Copy out every one of the records below, line by line, with each character unchanged.

*Data for processing*:
■ ■ ■
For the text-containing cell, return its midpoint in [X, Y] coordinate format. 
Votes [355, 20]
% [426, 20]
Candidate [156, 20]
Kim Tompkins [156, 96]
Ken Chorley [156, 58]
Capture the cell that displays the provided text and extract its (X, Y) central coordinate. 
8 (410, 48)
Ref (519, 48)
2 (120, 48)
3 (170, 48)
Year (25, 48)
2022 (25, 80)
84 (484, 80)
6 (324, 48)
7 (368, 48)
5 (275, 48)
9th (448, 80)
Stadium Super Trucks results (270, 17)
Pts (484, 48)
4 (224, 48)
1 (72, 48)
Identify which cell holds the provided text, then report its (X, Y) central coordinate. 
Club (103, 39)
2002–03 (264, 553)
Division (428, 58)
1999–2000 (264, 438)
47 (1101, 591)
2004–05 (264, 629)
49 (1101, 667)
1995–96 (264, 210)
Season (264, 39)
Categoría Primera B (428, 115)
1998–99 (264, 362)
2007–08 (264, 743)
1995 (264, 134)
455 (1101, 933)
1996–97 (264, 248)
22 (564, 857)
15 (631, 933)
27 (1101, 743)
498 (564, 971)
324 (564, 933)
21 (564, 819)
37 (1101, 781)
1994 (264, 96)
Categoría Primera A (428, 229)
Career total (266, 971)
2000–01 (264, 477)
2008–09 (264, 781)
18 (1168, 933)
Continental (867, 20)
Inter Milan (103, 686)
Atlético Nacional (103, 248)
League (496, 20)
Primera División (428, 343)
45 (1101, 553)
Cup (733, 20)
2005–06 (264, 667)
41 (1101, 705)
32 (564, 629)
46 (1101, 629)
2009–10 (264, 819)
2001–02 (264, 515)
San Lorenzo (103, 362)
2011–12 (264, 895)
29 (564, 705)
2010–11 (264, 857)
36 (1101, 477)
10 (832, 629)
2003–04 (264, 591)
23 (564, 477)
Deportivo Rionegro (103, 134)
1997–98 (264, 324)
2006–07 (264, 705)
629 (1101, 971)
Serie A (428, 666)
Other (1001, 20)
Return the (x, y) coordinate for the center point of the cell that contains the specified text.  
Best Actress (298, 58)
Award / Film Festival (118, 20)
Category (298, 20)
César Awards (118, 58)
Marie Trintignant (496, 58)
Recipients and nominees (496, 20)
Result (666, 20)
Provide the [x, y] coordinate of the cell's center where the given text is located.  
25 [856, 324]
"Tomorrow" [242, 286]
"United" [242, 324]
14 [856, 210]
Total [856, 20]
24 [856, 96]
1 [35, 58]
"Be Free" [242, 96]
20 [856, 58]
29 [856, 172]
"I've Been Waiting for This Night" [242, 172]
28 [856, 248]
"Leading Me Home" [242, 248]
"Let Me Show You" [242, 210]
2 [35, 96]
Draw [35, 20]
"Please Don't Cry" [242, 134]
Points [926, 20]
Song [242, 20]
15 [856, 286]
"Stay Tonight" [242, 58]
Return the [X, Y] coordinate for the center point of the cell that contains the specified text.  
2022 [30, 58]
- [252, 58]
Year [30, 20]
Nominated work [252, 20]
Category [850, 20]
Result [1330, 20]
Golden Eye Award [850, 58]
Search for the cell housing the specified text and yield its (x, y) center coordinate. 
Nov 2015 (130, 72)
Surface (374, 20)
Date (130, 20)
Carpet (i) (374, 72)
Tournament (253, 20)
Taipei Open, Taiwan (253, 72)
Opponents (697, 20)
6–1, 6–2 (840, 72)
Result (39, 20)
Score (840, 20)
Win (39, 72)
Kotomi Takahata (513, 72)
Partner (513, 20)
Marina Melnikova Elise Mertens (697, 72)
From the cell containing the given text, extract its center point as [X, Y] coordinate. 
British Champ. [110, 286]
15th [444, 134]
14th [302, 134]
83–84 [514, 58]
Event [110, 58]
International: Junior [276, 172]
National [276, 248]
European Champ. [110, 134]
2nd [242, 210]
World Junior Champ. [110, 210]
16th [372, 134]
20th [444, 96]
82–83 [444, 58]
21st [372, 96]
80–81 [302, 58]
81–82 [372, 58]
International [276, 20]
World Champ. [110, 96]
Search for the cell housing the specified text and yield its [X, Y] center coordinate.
■ ■ ■
*Written solution*:
For the text-containing cell, return its midpoint in [X, Y] coordinate format. 
Votes [355, 20]
% [426, 20]
Candidate [156, 20]
Kim Tompkins [156, 96]
Ken Chorley [156, 58]
Capture the cell that displays the provided text and extract its (X, Y) central coordinate. 
8 (410, 48)
Ref (519, 48)
2 (120, 48)
3 (170, 48)
Year (25, 48)
2022 (25, 80)
84 (484, 80)
6 (324, 48)
7 (368, 48)
5 (275, 48)
9th (448, 80)
Stadium Super Trucks results (270, 17)
Pts (484, 48)
4 (224, 48)
1 (72, 48)
Identify which cell holds the provided text, then report its (X, Y) central coordinate. 
Club (103, 39)
2002–03 (264, 553)
Division (428, 58)
1999–2000 (264, 438)
47 (1101, 591)
2004–05 (264, 629)
49 (1101, 667)
1995–96 (264, 210)
Season (264, 39)
Categoría Primera B (428, 115)
1998–99 (264, 362)
2007–08 (264, 743)
1995 (264, 134)
455 (1101, 933)
1996–97 (264, 248)
22 (564, 857)
15 (631, 933)
27 (1101, 743)
498 (564, 971)
324 (564, 933)
21 (564, 819)
37 (1101, 781)
1994 (264, 96)
Categoría Primera A (428, 229)
Career total (266, 971)
2000–01 (264, 477)
2008–09 (264, 781)
18 (1168, 933)
Continental (867, 20)
Inter Milan (103, 686)
Atlético Nacional (103, 248)
League (496, 20)
Primera División (428, 343)
45 (1101, 553)
Cup (733, 20)
2005–06 (264, 667)
41 (1101, 705)
32 (564, 629)
46 (1101, 629)
2009–10 (264, 819)
2001–02 (264, 515)
San Lorenzo (103, 362)
2011–12 (264, 895)
29 (564, 705)
2010–11 (264, 857)
36 (1101, 477)
10 (832, 629)
2003–04 (264, 591)
23 (564, 477)
Deportivo Rionegro (103, 134)
1997–98 (264, 324)
2006–07 (264, 705)
629 (1101, 971)
Serie A (428, 666)
Other (1001, 20)
Return the (x, y) coordinate for the center point of the cell that contains the specified text.  
Best Actress (298, 58)
Award / Film Festival (118, 20)
Category (298, 20)
César Awards (118, 58)
Marie Trintignant (496, 58)
Recipients and nominees (496, 20)
Result (666, 20)
Provide the [x, y] coordinate of the cell's center where the given text is located.  
25 [856, 324]
"Tomorrow" [242, 286]
"United" [242, 324]
14 [856, 210]
Total [856, 20]
24 [856, 96]
1 [35, 58]
"Be Free" [242, 96]
20 [856, 58]
29 [856, 172]
"I've Been Waiting for This Night" [242, 172]
28 [856, 248]
"Leading Me Home" [242, 248]
"Let Me Show You" [242, 210]
2 [35, 96]
Draw [35, 20]
"Please Don't Cry" [242, 134]
Points [926, 20]
Song [242, 20]
15 [856, 286]
"Stay Tonight" [242, 58]
Return the [X, Y] coordinate for the center point of the cell that contains the specified text.  
2022 [30, 58]
- [252, 58]
Year [30, 20]
Nominated work [252, 20]
Category [850, 20]
Result [1330, 20]
Golden Eye Award [850, 58]
Search for the cell housing the specified text and yield its (x, y) center coordinate. 
Nov 2015 (130, 72)
Surface (374, 20)
Date (130, 20)
Carpet (i) (374, 72)
Tournament (253, 20)
Taipei Open, Taiwan (253, 72)
Opponents (697, 20)
6–1, 6–2 (840, 72)
Result (39, 20)
Score (840, 20)
Win (39, 72)
Kotomi Takahata (513, 72)
Partner (513, 20)
Marina Melnikova Elise Mertens (697, 72)
From the cell containing the given text, extract its center point as [X, Y] coordinate. 
British Champ. [110, 286]
15th [444, 134]
14th [302, 134]
83–84 [514, 58]
Event [110, 58]
International: Junior [276, 172]
National [276, 248]
European Champ. [110, 134]
2nd [242, 210]
World Junior Champ. [110, 210]
16th [372, 134]
20th [444, 96]
82–83 [444, 58]
21st [372, 96]
80–81 [302, 58]
81–82 [372, 58]
International [276, 20]
World Champ. [110, 96]
Search for the cell housing the specified text and yield its [X, Y] center coordinate.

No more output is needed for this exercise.